++++ DATA EXTRACTS ++++
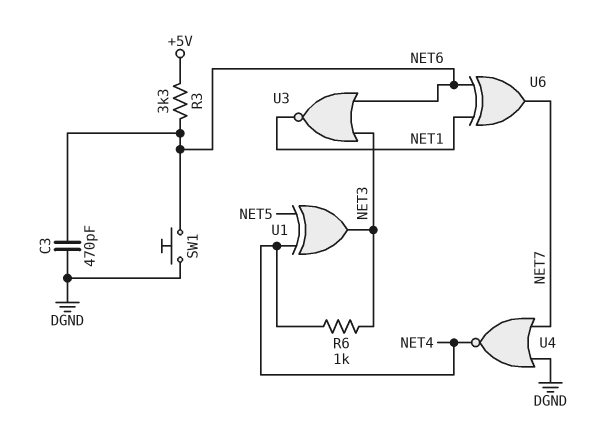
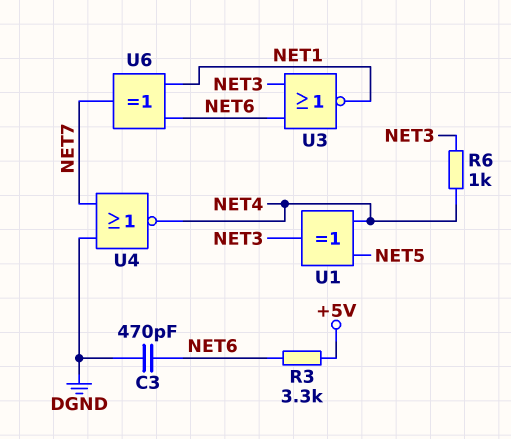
SW1: button (DGND, NET6) -> none

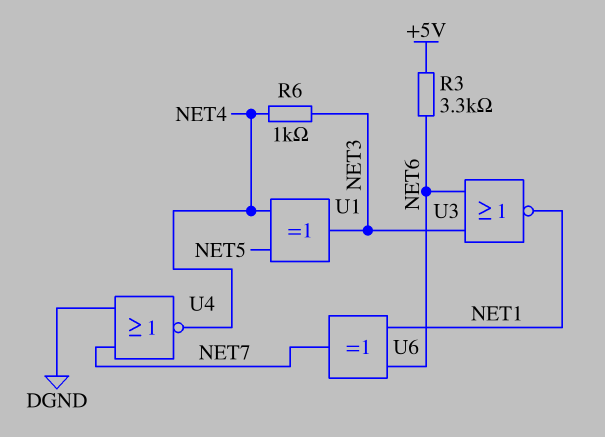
C3: 470pF (DGND, NET6) -> none

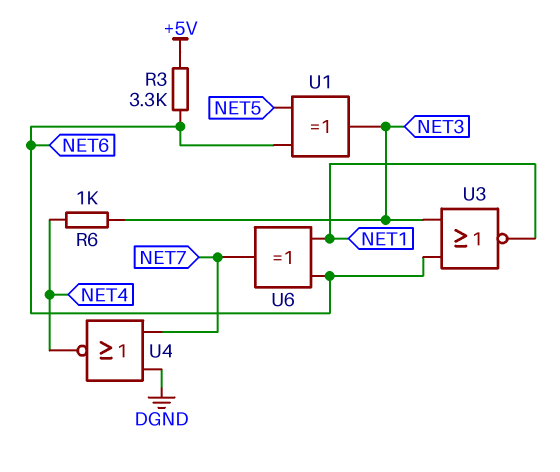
U1: XOR (in NET4, in NET5, out NET3) -> XOR (in NET5, in NET6, out NET3)

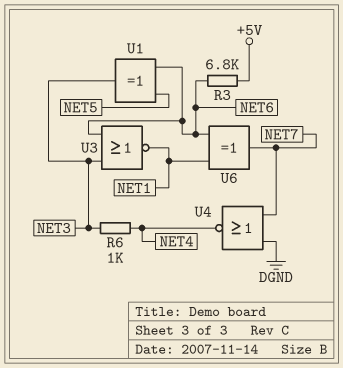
R3: 3.3k (+5V, NET6) -> 6.8k (+5V, NET6)

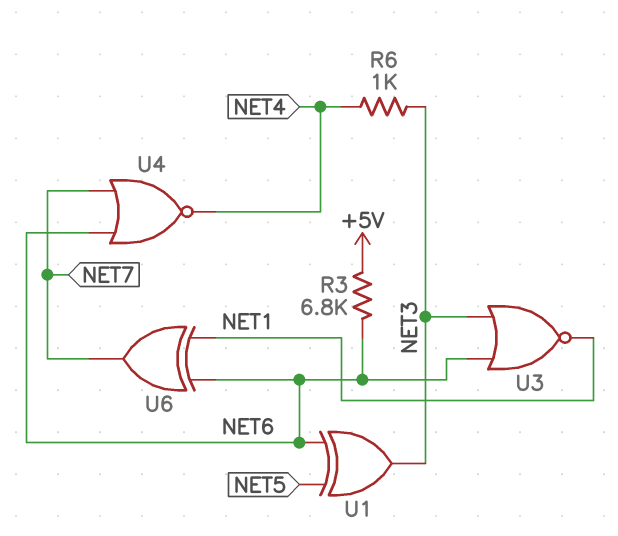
U4: NOR (in DGND, in NET7, out NET4) -> NOR (in NET6, in NET7, out NET4)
++++
Look through the records and gather each line with the word "none".

SW1: button (DGND, NET6) -> none
C3: 470pF (DGND, NET6) -> none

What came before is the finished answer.